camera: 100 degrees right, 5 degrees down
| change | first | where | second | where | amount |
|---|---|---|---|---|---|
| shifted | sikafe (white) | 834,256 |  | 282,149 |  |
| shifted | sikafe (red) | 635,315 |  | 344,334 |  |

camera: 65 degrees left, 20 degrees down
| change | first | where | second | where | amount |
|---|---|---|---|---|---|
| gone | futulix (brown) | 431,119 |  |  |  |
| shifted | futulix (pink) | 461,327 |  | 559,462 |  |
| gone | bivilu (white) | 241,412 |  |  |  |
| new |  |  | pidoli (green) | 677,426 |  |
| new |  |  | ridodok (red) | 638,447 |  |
════════════════
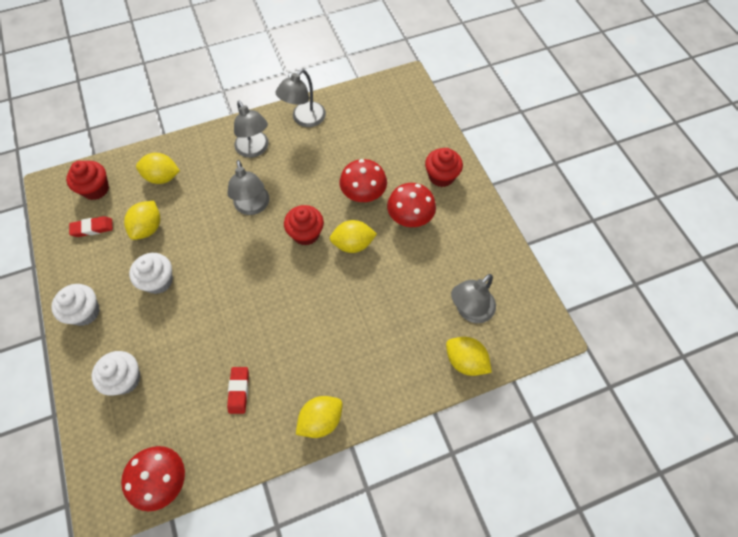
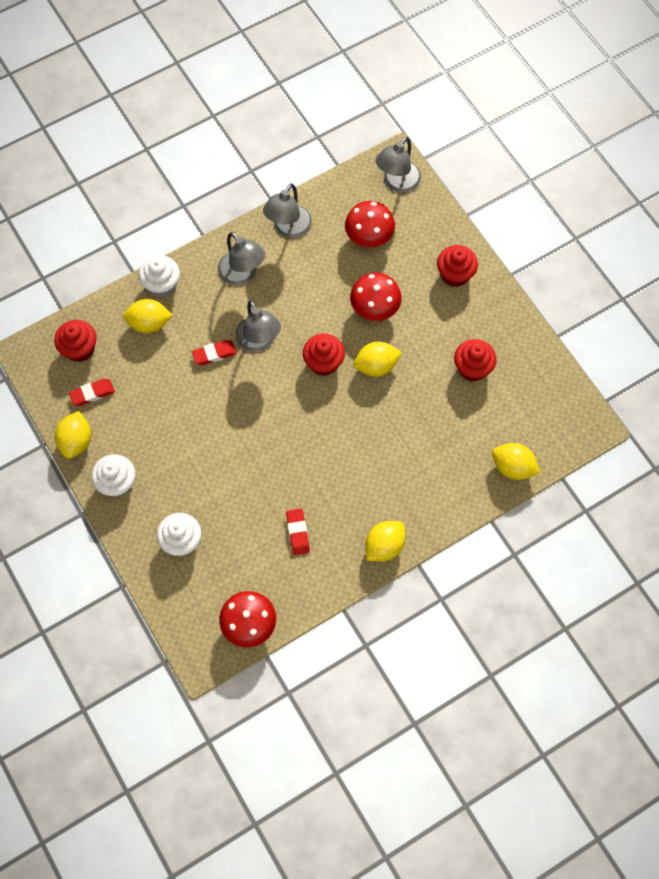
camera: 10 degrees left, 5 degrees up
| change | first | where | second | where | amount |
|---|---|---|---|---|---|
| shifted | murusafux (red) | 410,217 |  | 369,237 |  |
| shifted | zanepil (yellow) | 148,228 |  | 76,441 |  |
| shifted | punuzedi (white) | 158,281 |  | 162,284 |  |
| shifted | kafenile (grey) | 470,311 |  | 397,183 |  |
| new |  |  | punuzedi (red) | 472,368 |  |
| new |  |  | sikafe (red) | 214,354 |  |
════════════════
### WHAT YOU NEED TO DO
An exact copy of the lines above, from the one containing "camera: 100 degrees right, 5 degrees down" through the one containing "ridodok (red) |", is the whole of the answer.

### EXPECTED OUTPUT
camera: 100 degrees right, 5 degrees down
| change | first | where | second | where | amount |
|---|---|---|---|---|---|
| shifted | sikafe (white) | 834,256 |  | 282,149 |  |
| shifted | sikafe (red) | 635,315 |  | 344,334 |  |

camera: 65 degrees left, 20 degrees down
| change | first | where | second | where | amount |
|---|---|---|---|---|---|
| gone | futulix (brown) | 431,119 |  |  |  |
| shifted | futulix (pink) | 461,327 |  | 559,462 |  |
| gone | bivilu (white) | 241,412 |  |  |  |
| new |  |  | pidoli (green) | 677,426 |  |
| new |  |  | ridodok (red) | 638,447 |  |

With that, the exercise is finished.